DATA EXTRACTS →
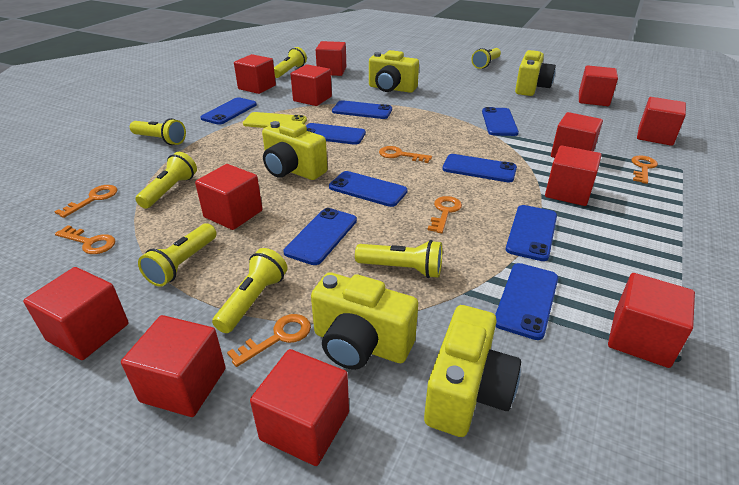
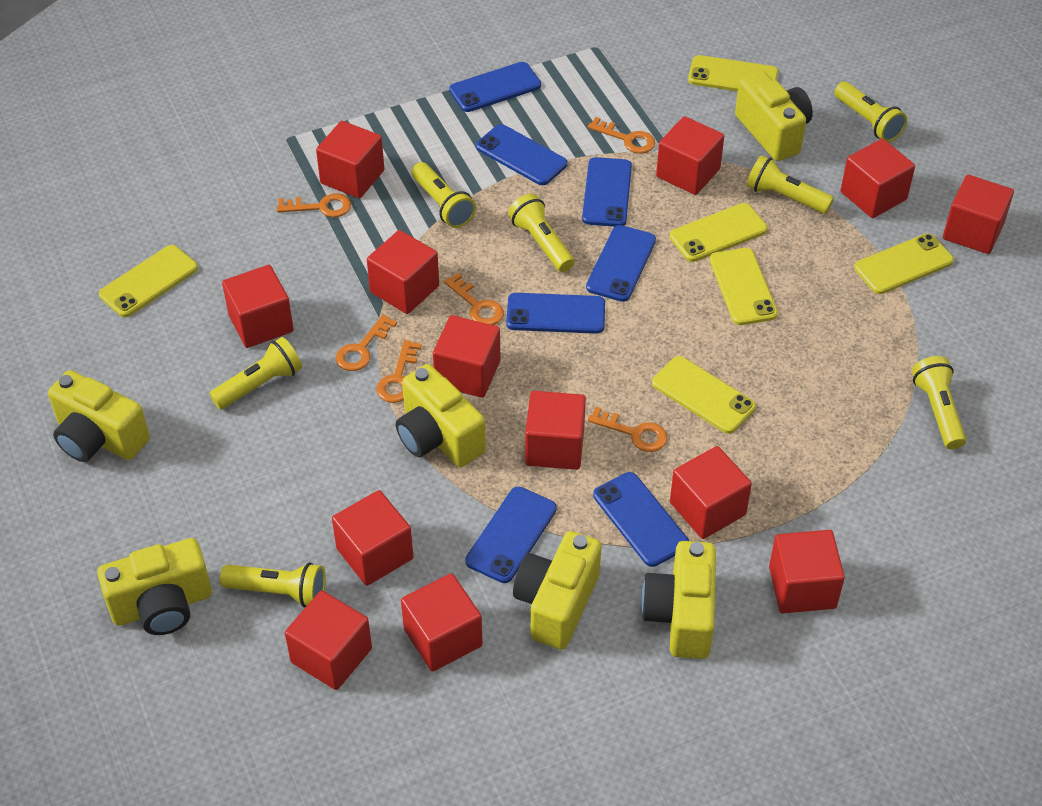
blue phone: 9 -> 7
red cube: 12 -> 13
yellow camera: 5 -> 6
yellow phone: 1 -> 6

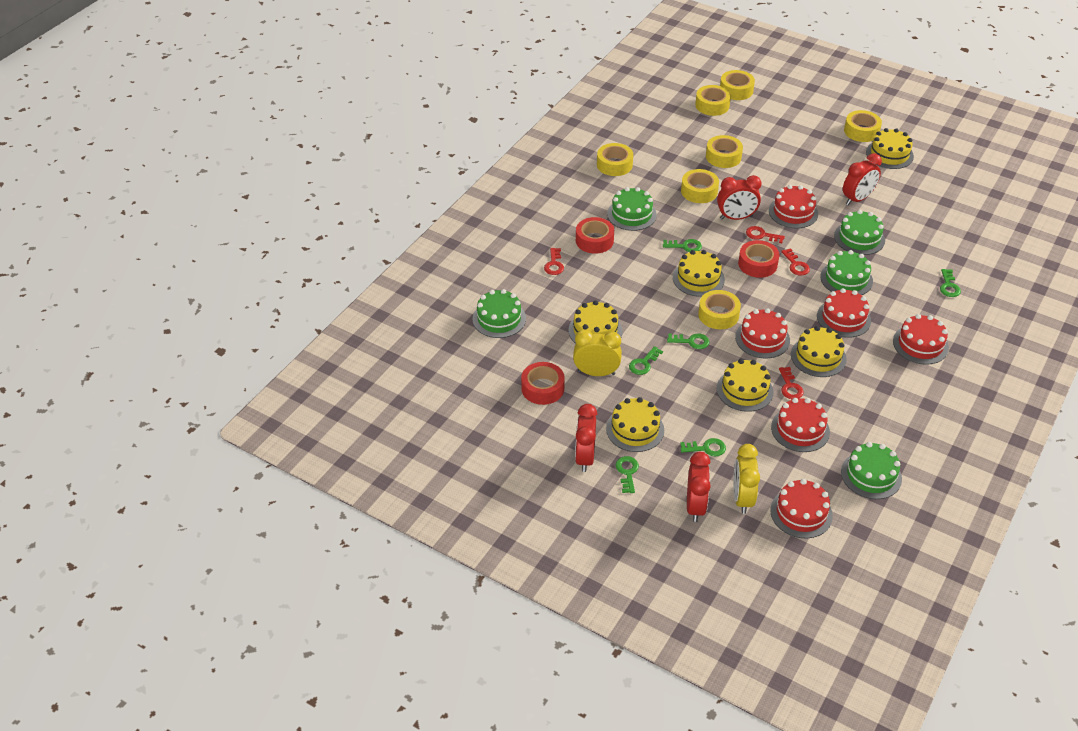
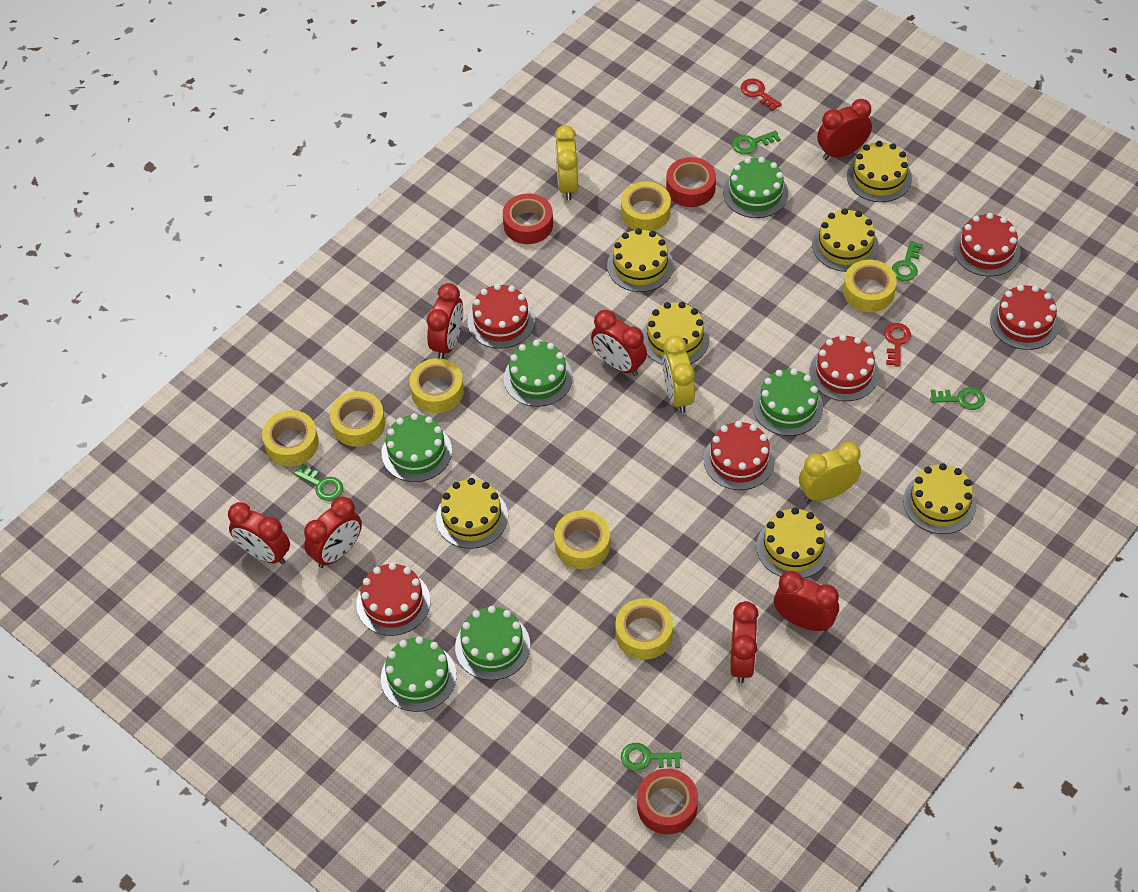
green cake: 5 -> 6
green key: 6 -> 5
red clock: 4 -> 7
red key: 4 -> 2
yellow cake: 6 -> 7
yellow clock: 2 -> 3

EXERCISE OBJECTIVE → Return every line shown above without changing a word, and skip the pictures.

SOLVED EXERCISE →
blue phone: 9 -> 7
red cube: 12 -> 13
yellow camera: 5 -> 6
yellow phone: 1 -> 6

green cake: 5 -> 6
green key: 6 -> 5
red clock: 4 -> 7
red key: 4 -> 2
yellow cake: 6 -> 7
yellow clock: 2 -> 3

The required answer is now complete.